Transcribe exactly, and without pictures, the lines from the one that contains "purple cross: (314, 554) -> (235, 272), moved" through the last line of the material.
BEGIN DATASET RECORDS
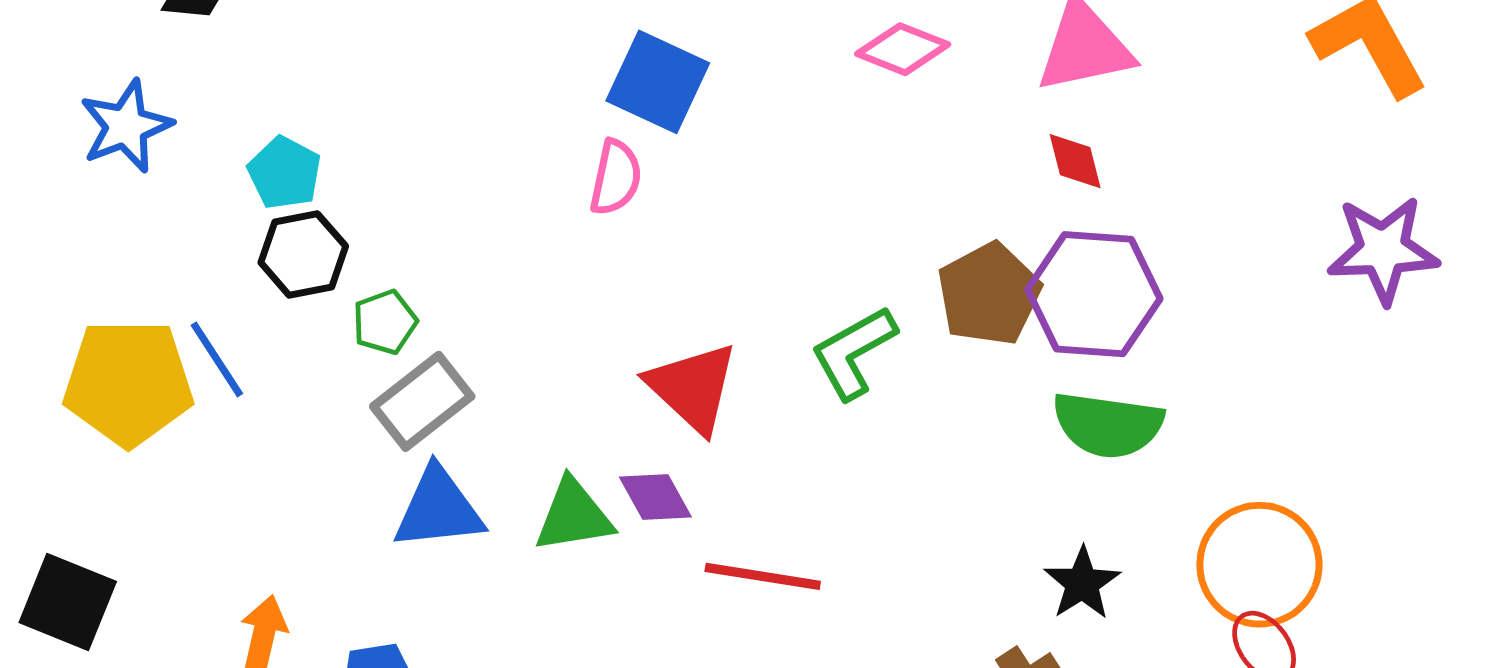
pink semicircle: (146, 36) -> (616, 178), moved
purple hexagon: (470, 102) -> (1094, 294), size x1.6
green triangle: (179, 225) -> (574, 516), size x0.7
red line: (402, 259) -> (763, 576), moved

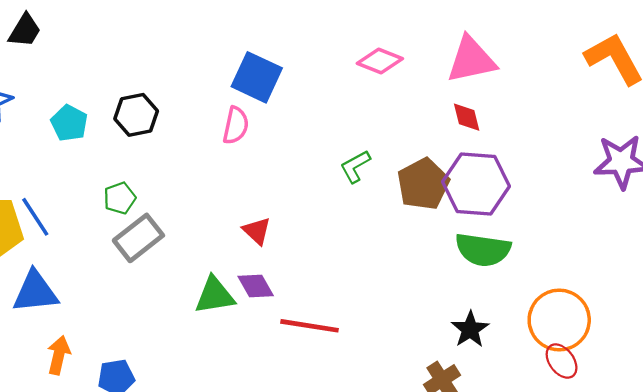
black hexagon: (303, 254) -> (136, 115), moved
green L-shape: (854, 352) -> (355, 166), moved, size x0.7
red triangle: (693, 387) -> (257, 231), moved, size x0.6
blue triangle: (438, 509) -> (35, 292), moved

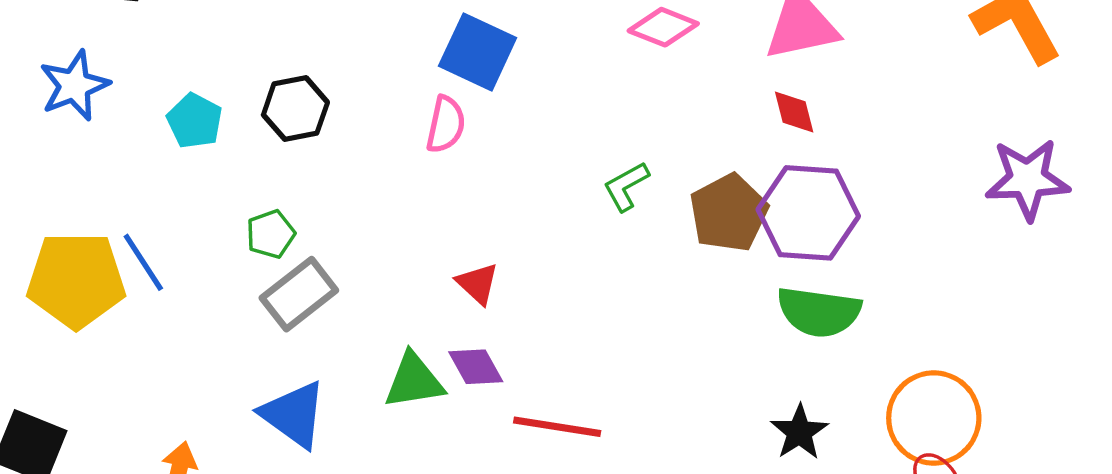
blue triangle: (35, 292) -> (294, 414), moved, turned 42

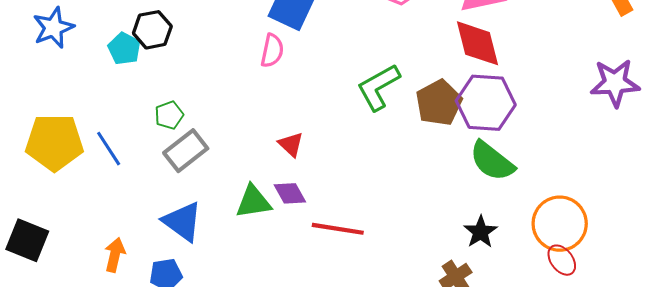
black hexagon: (295, 109) -> (152, 30), moved
red diamond: (794, 112) -> (477, 43), size x1.8
green L-shape: (626, 186) -> (378, 87), size x1.6
blue line: (143, 262) -> (109, 149), moved
green semicircle: (819, 312) -> (492, 161), turned 30

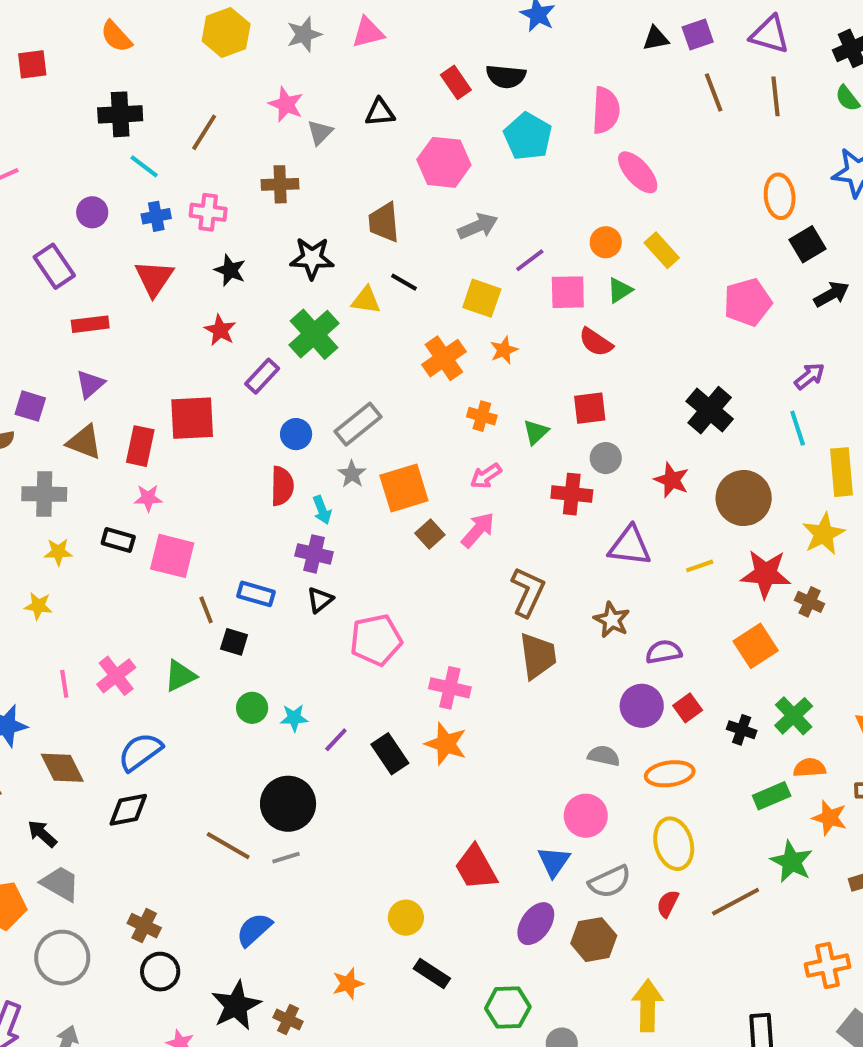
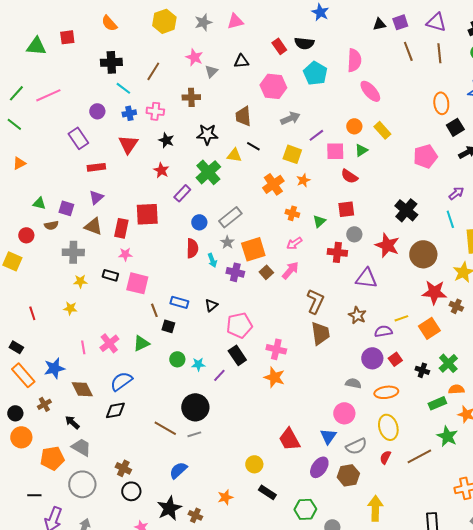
red star: (672, 480) -> (387, 245), size x1.4
purple cross: (314, 554) -> (235, 272), moved
yellow line: (700, 566) -> (401, 318), moved
black rectangle: (390, 754) -> (237, 355), moved

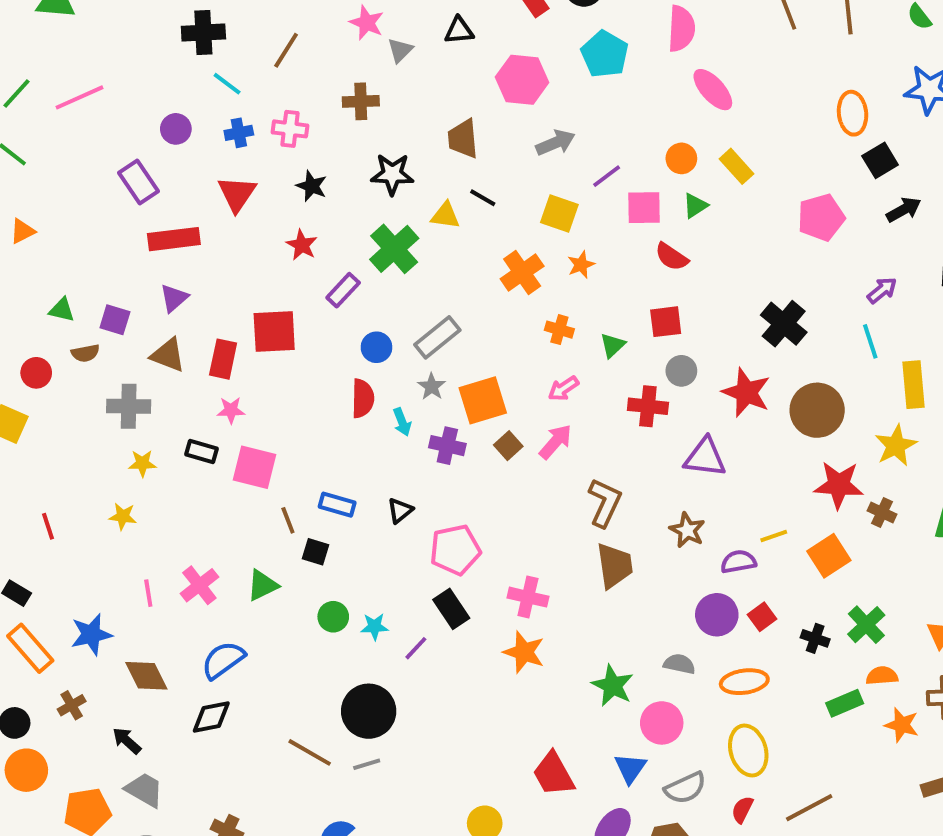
red rectangle: (96, 167) -> (174, 239), size x1.4
green star: (447, 436) -> (613, 686), moved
END DATASET RECORDS
(ANSWER TO THIS EXERCISE):
purple cross: (314, 554) -> (235, 272), moved
yellow line: (700, 566) -> (401, 318), moved
black rectangle: (390, 754) -> (237, 355), moved

red rectangle: (96, 167) -> (174, 239), size x1.4
green star: (447, 436) -> (613, 686), moved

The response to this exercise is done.